-------- The data

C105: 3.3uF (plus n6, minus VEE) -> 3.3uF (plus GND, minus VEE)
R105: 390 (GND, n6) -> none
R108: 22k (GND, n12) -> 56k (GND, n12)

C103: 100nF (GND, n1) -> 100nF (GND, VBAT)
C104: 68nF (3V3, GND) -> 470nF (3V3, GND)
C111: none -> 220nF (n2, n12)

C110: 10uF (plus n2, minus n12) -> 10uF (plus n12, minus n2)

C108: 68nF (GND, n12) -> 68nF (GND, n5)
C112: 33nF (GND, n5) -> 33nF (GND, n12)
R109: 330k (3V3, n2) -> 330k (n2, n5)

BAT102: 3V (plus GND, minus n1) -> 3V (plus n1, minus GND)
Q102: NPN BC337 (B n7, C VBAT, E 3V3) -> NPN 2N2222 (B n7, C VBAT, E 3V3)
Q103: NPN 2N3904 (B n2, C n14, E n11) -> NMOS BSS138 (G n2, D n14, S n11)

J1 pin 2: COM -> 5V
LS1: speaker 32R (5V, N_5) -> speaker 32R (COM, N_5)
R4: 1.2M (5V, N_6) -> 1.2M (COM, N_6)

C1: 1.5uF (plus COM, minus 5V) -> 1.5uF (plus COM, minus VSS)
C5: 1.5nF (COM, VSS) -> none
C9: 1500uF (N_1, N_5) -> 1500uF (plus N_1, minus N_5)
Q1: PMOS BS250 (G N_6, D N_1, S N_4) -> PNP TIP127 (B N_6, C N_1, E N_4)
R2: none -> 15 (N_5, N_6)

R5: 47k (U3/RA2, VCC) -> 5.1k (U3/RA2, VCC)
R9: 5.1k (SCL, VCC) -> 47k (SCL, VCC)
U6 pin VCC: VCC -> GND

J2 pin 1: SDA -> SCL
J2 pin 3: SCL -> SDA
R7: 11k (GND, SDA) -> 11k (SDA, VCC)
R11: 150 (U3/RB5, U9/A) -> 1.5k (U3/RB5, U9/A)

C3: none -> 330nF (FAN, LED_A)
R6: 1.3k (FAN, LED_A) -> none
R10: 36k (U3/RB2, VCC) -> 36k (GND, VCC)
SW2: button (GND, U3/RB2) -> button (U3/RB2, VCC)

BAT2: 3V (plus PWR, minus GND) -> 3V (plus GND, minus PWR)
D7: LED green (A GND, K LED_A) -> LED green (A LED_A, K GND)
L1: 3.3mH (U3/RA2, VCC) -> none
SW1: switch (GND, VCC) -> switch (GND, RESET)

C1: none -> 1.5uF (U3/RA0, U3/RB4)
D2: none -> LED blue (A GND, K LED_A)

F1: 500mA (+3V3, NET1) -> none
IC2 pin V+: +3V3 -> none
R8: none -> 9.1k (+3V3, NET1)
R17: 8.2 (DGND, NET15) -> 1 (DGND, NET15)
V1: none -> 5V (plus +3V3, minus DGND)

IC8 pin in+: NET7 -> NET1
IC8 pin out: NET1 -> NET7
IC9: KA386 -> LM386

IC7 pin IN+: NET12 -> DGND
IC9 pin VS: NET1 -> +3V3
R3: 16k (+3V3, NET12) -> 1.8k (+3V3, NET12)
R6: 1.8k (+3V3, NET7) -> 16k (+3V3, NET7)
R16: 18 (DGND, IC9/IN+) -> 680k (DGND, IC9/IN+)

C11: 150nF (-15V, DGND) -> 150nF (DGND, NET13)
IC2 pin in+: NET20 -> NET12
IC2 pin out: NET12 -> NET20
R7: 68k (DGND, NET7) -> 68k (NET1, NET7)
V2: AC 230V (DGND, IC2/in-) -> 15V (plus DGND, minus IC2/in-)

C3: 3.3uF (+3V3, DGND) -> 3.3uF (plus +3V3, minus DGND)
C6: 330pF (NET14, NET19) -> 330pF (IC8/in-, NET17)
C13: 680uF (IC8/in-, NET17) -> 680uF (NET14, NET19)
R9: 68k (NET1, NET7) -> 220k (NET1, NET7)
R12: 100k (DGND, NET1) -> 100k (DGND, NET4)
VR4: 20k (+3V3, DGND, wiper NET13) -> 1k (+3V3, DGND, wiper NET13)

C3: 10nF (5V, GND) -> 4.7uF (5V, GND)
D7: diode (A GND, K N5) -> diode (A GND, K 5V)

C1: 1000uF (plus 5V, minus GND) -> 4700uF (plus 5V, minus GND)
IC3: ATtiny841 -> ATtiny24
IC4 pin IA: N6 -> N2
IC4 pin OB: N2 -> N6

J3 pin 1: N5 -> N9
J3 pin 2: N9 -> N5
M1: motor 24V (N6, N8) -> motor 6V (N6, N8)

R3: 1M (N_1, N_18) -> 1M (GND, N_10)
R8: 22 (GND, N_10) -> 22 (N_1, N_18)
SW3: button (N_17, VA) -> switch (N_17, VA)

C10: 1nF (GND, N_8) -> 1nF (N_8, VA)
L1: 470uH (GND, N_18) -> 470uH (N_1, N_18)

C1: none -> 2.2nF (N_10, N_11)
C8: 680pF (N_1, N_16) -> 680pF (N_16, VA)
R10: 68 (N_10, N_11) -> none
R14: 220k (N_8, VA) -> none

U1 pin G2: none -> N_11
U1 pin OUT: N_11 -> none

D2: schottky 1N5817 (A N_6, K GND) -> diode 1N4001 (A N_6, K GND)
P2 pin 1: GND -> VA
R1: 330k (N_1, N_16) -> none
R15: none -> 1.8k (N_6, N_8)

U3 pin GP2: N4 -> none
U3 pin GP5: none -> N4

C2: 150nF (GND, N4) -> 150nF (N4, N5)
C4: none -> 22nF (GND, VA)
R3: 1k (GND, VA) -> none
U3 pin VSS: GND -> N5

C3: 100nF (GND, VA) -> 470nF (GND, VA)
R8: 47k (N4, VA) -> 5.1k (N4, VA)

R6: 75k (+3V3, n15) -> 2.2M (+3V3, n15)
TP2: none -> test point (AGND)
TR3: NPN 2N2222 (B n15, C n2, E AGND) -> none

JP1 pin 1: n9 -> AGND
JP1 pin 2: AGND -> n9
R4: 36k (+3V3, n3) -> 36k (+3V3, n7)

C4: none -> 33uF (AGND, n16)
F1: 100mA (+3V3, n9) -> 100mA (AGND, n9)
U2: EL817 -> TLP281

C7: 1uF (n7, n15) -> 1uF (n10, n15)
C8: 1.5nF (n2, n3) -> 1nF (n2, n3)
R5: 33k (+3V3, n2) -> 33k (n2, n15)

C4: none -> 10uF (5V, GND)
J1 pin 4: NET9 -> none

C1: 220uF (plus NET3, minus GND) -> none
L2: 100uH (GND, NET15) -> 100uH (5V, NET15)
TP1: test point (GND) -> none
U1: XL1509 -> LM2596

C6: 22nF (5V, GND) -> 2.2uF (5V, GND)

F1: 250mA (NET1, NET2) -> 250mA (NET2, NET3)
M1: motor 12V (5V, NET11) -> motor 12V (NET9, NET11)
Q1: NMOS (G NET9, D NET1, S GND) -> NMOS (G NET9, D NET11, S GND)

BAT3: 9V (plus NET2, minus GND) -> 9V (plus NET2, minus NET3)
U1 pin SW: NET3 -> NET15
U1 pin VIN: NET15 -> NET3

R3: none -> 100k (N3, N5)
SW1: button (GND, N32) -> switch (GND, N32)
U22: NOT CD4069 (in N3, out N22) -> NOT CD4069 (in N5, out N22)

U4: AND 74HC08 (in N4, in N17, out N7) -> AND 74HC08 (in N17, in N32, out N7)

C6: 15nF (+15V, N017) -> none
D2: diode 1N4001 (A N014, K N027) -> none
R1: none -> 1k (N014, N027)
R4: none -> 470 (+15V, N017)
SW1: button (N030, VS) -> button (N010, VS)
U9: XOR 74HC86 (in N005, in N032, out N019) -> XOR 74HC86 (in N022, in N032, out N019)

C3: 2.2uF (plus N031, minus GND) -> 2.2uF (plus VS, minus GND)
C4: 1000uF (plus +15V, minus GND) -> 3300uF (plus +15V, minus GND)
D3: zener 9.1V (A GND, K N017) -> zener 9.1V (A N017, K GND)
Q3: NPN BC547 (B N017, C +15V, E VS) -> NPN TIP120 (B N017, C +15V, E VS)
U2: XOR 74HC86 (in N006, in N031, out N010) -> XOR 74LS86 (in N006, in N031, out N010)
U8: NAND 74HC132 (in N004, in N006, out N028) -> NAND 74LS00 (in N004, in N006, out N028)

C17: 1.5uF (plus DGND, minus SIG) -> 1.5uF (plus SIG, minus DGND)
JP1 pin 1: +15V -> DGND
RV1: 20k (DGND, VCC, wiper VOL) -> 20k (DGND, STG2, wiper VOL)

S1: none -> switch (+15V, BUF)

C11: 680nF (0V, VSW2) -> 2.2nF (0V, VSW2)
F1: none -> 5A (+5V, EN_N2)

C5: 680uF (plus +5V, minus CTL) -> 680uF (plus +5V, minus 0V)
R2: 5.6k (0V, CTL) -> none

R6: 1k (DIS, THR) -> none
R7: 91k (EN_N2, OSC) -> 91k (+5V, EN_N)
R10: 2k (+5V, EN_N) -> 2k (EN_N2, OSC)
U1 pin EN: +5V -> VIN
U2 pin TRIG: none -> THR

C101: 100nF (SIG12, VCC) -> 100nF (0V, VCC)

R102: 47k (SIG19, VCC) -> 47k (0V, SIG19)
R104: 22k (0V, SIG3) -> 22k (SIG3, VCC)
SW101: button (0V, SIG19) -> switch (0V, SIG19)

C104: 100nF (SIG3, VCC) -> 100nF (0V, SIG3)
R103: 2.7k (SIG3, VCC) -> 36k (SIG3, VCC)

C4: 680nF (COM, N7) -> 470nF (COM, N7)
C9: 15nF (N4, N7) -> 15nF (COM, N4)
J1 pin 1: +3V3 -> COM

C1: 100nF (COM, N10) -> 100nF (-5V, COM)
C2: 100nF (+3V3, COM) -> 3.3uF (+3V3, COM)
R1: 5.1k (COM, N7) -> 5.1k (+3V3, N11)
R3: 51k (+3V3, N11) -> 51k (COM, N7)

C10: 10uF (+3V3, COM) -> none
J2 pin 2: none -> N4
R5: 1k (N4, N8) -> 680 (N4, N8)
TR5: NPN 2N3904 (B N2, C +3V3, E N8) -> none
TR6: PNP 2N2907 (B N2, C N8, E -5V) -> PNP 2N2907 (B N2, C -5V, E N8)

----------------

Work required
From the material above, set down exactly the lines between the line holding "U1 pin VIN: NET15 -> NET3" and the line holding "U2: XOR 74HC86", inclusive. Include nothing else.

Solution to the exercise
U1 pin VIN: NET15 -> NET3

R3: none -> 100k (N3, N5)
SW1: button (GND, N32) -> switch (GND, N32)
U22: NOT CD4069 (in N3, out N22) -> NOT CD4069 (in N5, out N22)

U4: AND 74HC08 (in N4, in N17, out N7) -> AND 74HC08 (in N17, in N32, out N7)

C6: 15nF (+15V, N017) -> none
D2: diode 1N4001 (A N014, K N027) -> none
R1: none -> 1k (N014, N027)
R4: none -> 470 (+15V, N017)
SW1: button (N030, VS) -> button (N010, VS)
U9: XOR 74HC86 (in N005, in N032, out N019) -> XOR 74HC86 (in N022, in N032, out N019)

C3: 2.2uF (plus N031, minus GND) -> 2.2uF (plus VS, minus GND)
C4: 1000uF (plus +15V, minus GND) -> 3300uF (plus +15V, minus GND)
D3: zener 9.1V (A GND, K N017) -> zener 9.1V (A N017, K GND)
Q3: NPN BC547 (B N017, C +15V, E VS) -> NPN TIP120 (B N017, C +15V, E VS)
U2: XOR 74HC86 (in N006, in N031, out N010) -> XOR 74LS86 (in N006, in N031, out N010)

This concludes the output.